**AIM OF THE TASK:** Down to the final line, write out the material beneath exactly, without pictures.

**COLLECTED MATERIAL:**

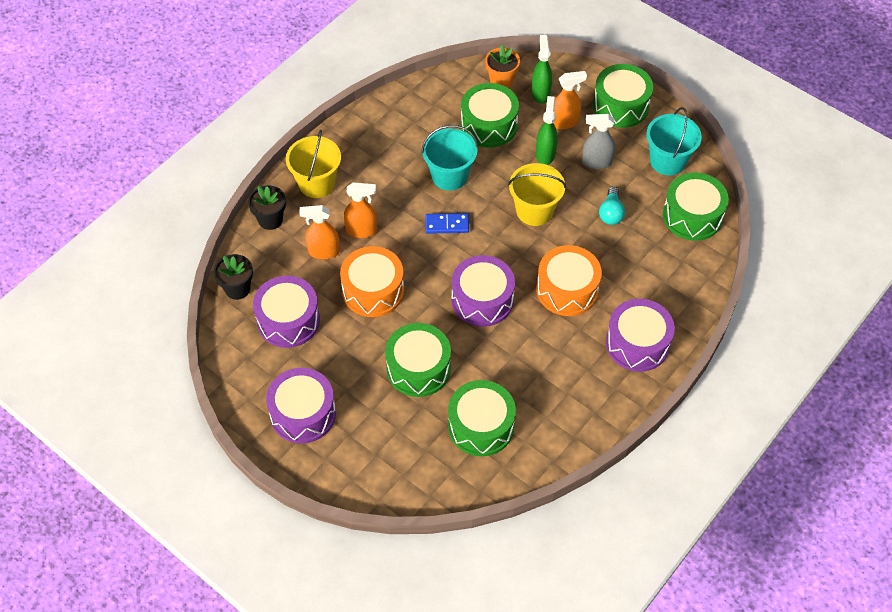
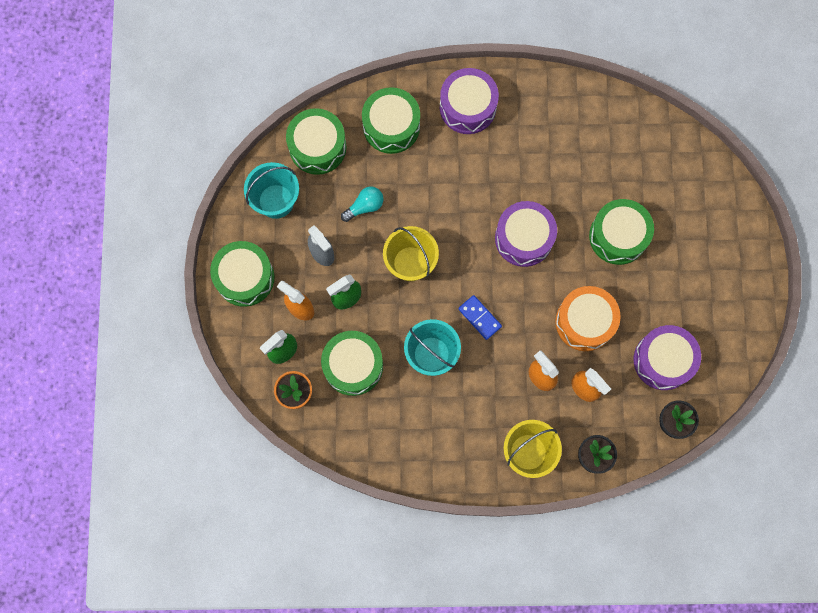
camera: 130 degrees left, 20 degrees up
(303, 413) = (722, 283): purple drum -> none
(481, 426) = (624, 160): green drum -> green drum (391, 126)
(567, 289) = (463, 186): orange drum -> none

**SOLUTION BELOW:**
camera: 130 degrees left, 20 degrees up
(303, 413) = (722, 283): purple drum -> none
(481, 426) = (624, 160): green drum -> green drum (391, 126)
(567, 289) = (463, 186): orange drum -> none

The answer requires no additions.